Task statement → Begin with the line that holds "brown trapezoid: moved 20 px left, 22 px up". Write out every line from there to the end of the listing below, word for word.

Records supplied →
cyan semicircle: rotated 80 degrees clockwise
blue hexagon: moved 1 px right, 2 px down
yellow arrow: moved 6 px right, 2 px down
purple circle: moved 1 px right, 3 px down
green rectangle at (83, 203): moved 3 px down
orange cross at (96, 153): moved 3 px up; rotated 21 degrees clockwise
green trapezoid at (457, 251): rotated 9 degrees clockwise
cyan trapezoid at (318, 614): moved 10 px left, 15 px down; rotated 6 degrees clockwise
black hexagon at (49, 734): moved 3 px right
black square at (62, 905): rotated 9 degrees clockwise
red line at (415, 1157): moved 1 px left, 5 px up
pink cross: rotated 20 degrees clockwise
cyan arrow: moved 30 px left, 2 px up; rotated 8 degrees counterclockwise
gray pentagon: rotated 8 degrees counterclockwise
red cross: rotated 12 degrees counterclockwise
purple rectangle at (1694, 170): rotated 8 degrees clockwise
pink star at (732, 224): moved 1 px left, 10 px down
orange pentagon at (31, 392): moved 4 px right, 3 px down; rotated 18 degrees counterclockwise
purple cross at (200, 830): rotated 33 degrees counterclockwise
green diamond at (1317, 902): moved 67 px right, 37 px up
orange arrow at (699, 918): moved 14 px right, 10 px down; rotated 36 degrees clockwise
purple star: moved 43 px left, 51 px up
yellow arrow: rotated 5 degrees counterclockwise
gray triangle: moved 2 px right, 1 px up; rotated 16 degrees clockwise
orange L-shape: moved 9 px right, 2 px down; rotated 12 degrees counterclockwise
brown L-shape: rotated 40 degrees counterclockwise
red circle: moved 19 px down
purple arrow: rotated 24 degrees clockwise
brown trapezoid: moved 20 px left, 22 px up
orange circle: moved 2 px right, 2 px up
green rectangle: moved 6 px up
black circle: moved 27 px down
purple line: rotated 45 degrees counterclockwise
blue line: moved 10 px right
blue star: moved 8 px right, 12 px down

Answer space →
brown trapezoid: moved 20 px left, 22 px up
orange circle: moved 2 px right, 2 px up
green rectangle: moved 6 px up
black circle: moved 27 px down
purple line: rotated 45 degrees counterclockwise
blue line: moved 10 px right
blue star: moved 8 px right, 12 px down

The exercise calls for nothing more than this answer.